> [Exercise prompt]:
Every entry below has to appear again in your reply, word for word, but no picture may.

# # # #

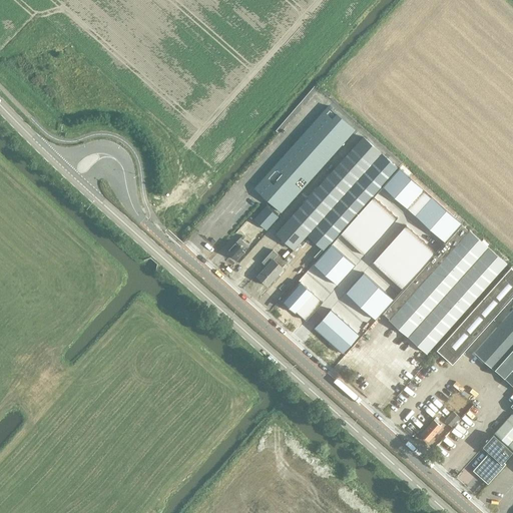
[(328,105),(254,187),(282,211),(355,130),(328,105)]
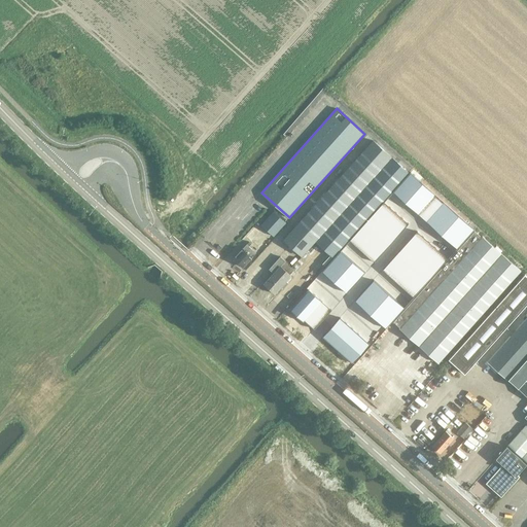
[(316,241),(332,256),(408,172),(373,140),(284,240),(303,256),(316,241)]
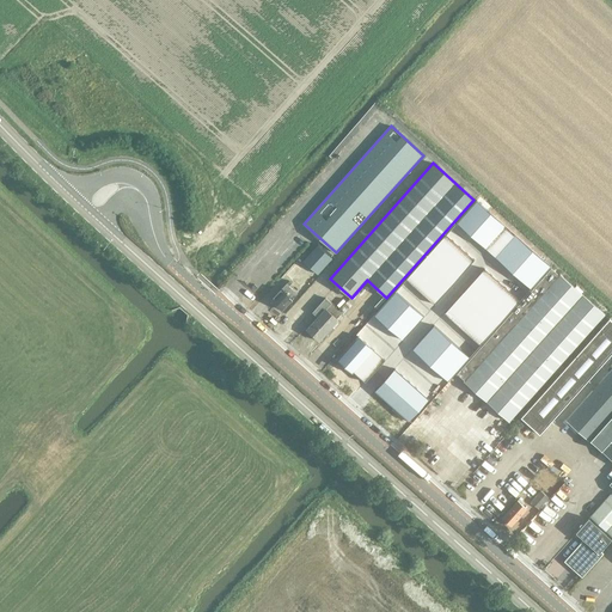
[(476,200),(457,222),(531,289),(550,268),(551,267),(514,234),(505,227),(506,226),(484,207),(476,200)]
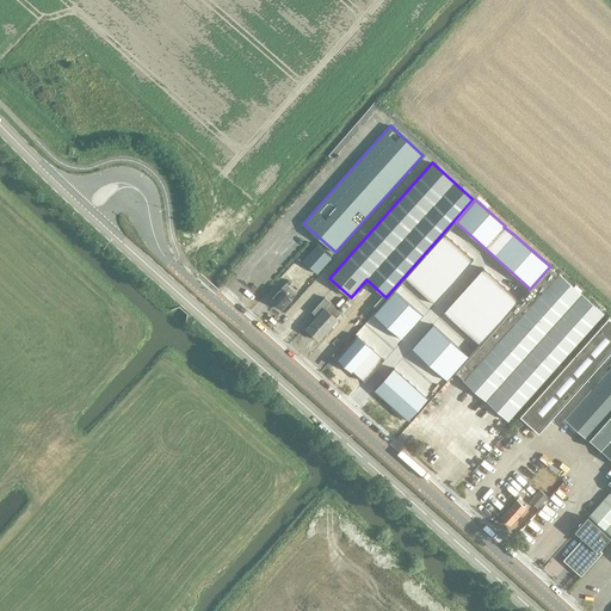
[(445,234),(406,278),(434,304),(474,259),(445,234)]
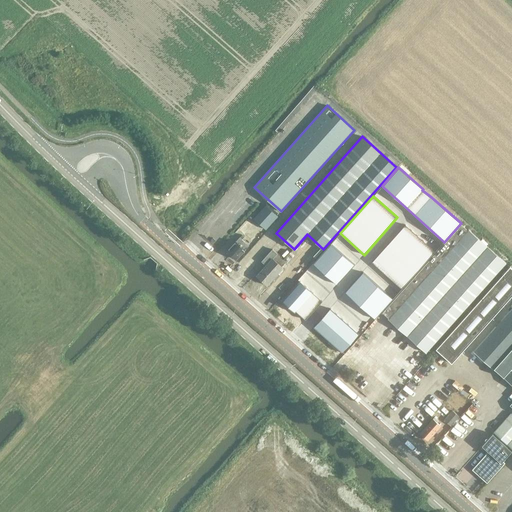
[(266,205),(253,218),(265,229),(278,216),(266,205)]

# # # #

> [Task result]:
[(328,105),(254,187),(282,211),(355,130),(328,105)]
[(316,241),(332,256),(408,172),(373,140),(284,240),(303,256),(316,241)]
[(476,200),(457,222),(531,289),(550,268),(551,267),(514,234),(505,227),(506,226),(484,207),(476,200)]
[(445,234),(406,278),(434,304),(474,259),(445,234)]
[(266,205),(253,218),(265,229),(278,216),(266,205)]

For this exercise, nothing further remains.